ABOUT THIS EXERCISE
Among the lines below, a stretch begins at the one with "(277, 688) = (156, 346): none -> pink button" and ends at the one with "(546, 214) = (788, 360): brown". Repeat that stretch exactly, ends included.

[Coordinate-based change listings]
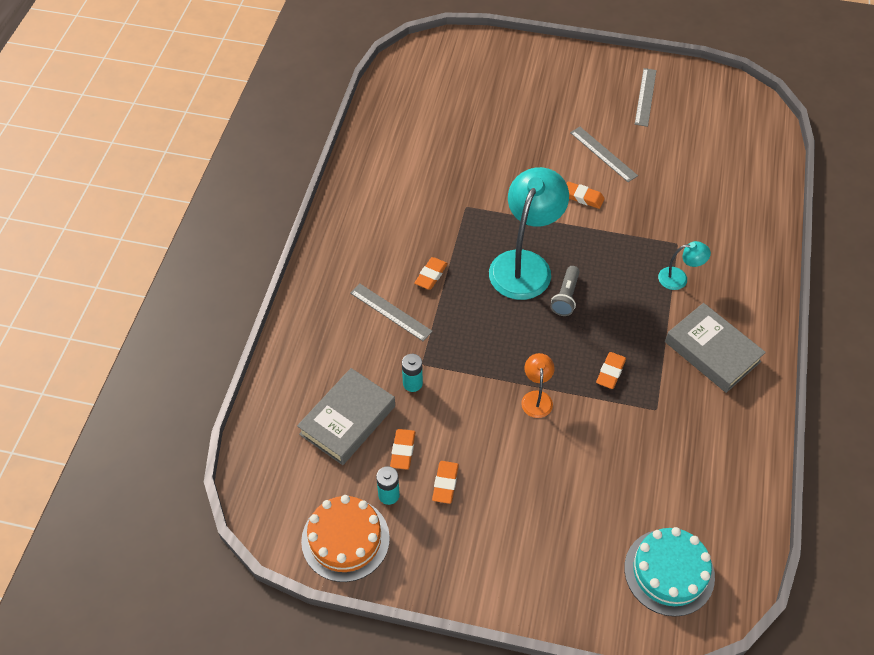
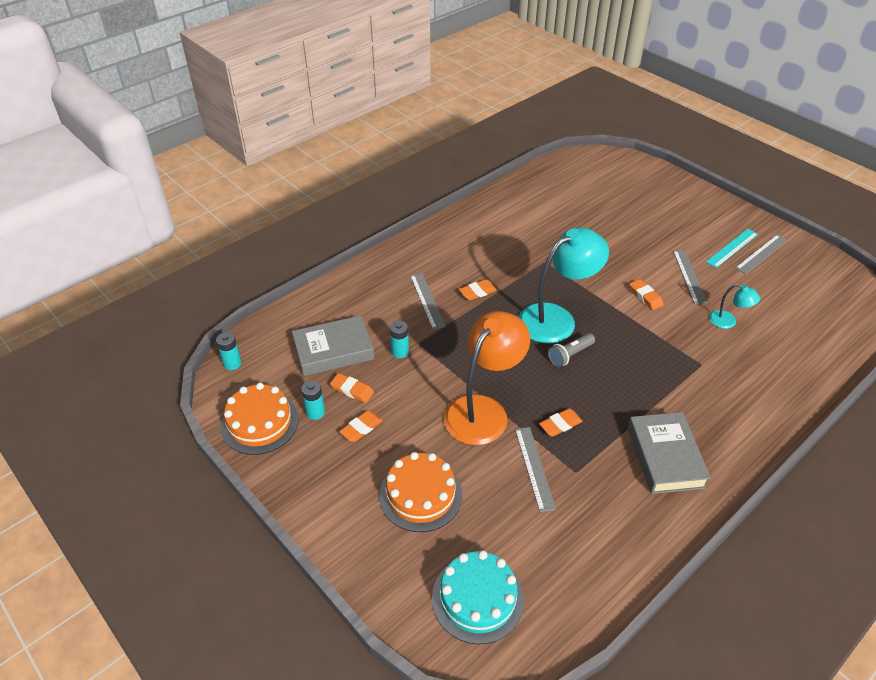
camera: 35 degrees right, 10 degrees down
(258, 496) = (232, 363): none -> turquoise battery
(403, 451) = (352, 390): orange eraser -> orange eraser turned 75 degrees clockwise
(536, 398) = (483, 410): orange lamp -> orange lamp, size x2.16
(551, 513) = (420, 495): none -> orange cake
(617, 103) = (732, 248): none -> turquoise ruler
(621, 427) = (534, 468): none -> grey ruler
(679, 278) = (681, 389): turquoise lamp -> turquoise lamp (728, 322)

--

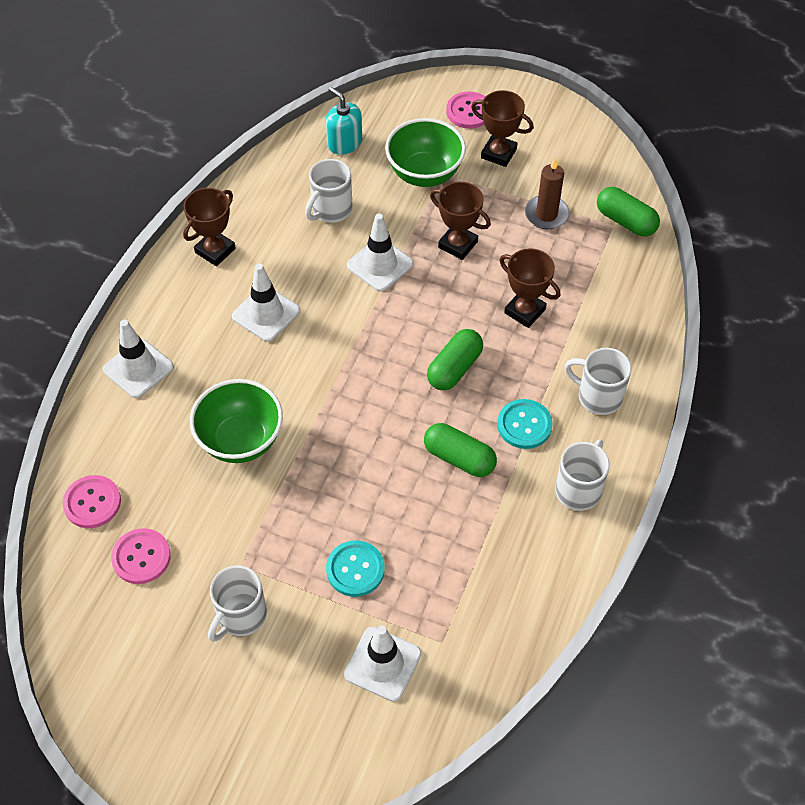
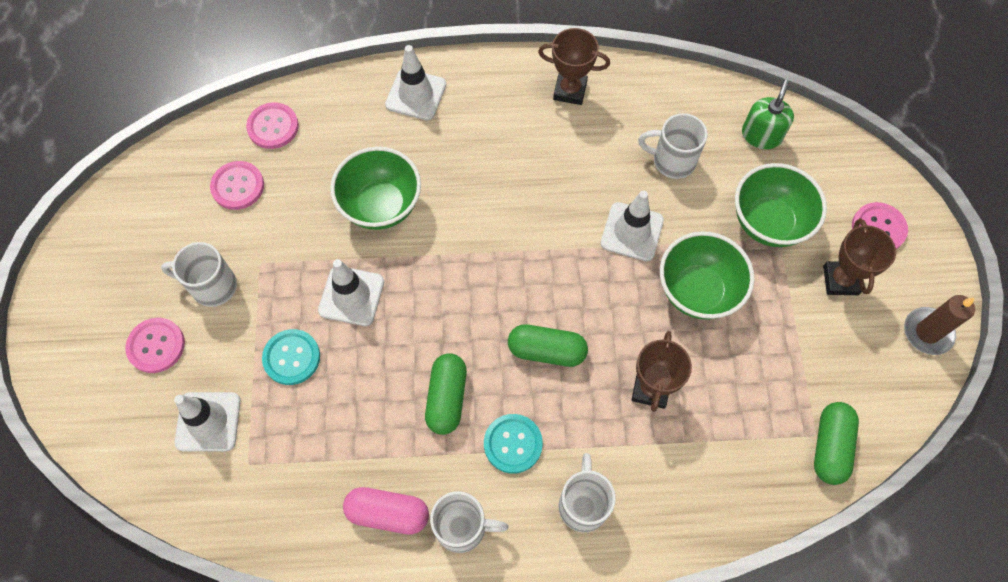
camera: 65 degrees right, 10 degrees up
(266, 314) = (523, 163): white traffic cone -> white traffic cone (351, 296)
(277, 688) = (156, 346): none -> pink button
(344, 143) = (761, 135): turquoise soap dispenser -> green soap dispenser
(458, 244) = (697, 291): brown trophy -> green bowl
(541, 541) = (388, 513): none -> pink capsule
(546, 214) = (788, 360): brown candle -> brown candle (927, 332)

EXERCISE RESPONSE
(277, 688) = (156, 346): none -> pink button
(344, 143) = (761, 135): turquoise soap dispenser -> green soap dispenser
(458, 244) = (697, 291): brown trophy -> green bowl
(541, 541) = (388, 513): none -> pink capsule
(546, 214) = (788, 360): brown candle -> brown candle (927, 332)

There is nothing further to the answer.